Count every line in the following entries where the word "orange" appears. Give the count alone.

───── SUPPLIED DATA

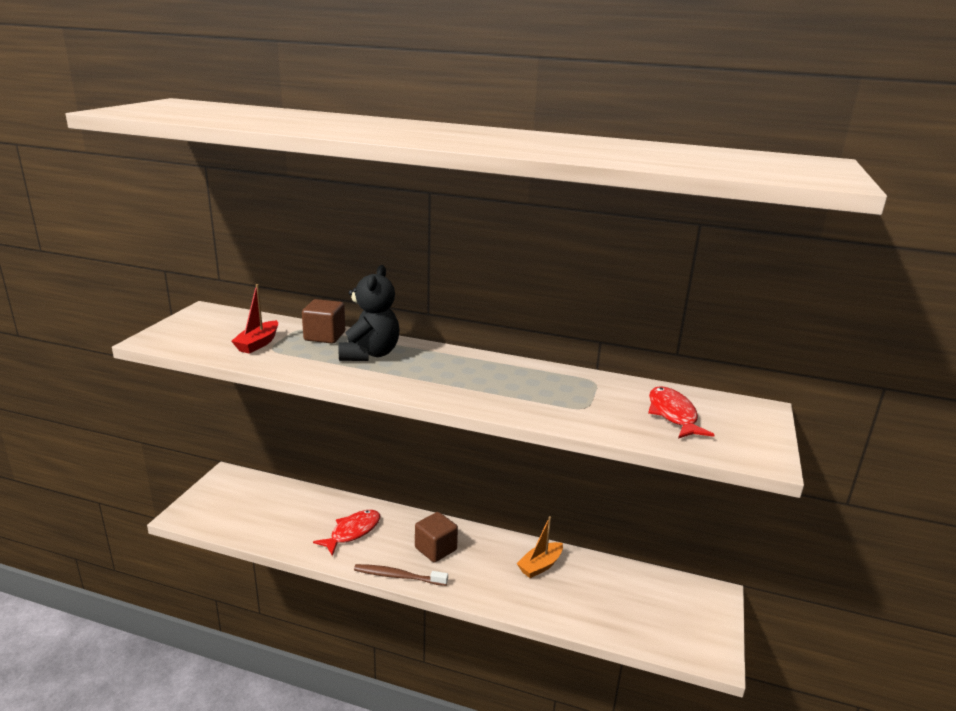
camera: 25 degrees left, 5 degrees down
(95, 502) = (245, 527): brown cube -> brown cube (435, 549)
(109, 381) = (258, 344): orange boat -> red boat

──────────
───── SUPPLIED DATA

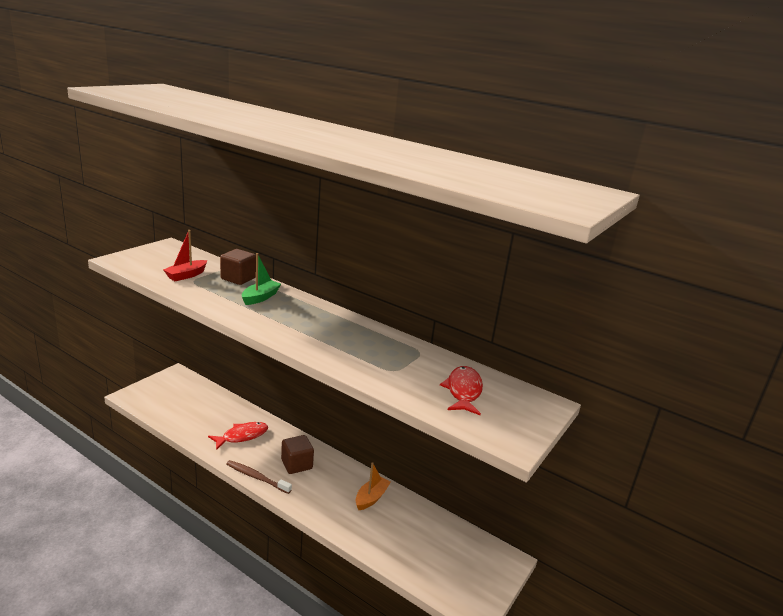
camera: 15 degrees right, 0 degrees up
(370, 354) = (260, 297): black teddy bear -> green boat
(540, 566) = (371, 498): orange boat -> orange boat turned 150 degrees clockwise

──────────

(EXERCISE RESULT): 2